***** Raw data

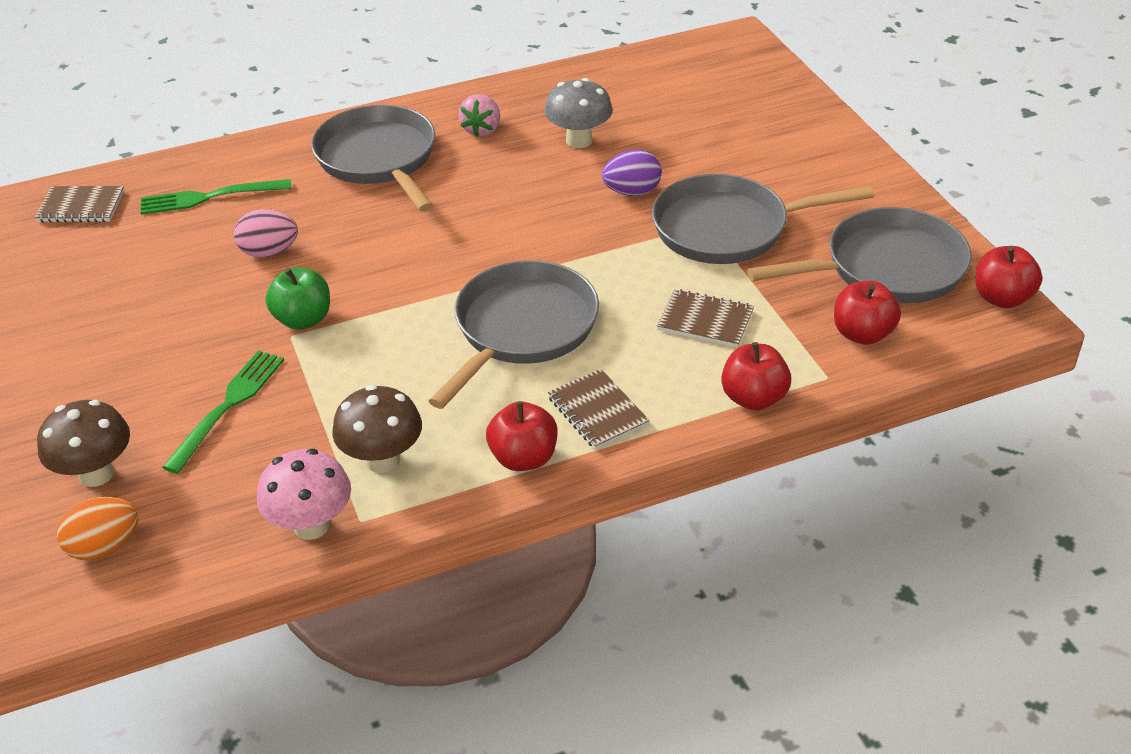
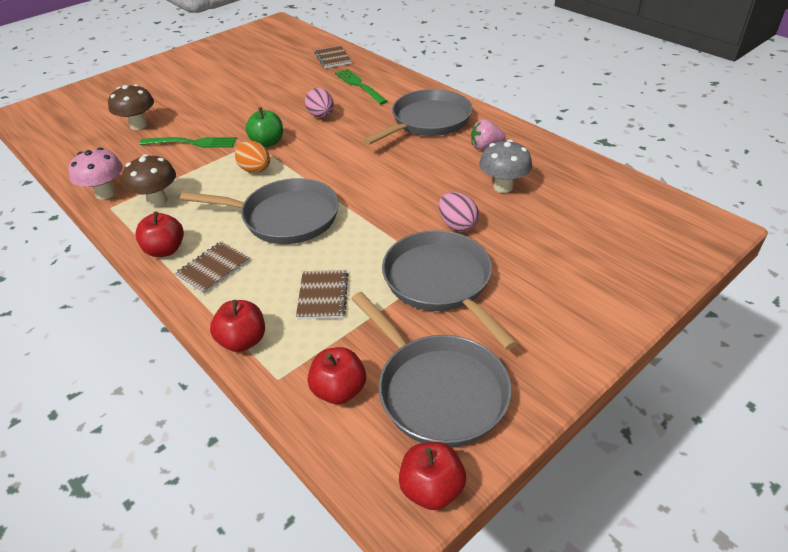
camera: 70 degrees right, 0 degrees up
(104, 547) = (90, 143): orange egg -> orange egg (255, 170)
(632, 192) = (457, 225): purple egg -> pink egg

**********

The result should be the material above, unchanged and free of pictures; please print it.

camera: 70 degrees right, 0 degrees up
(104, 547) = (90, 143): orange egg -> orange egg (255, 170)
(632, 192) = (457, 225): purple egg -> pink egg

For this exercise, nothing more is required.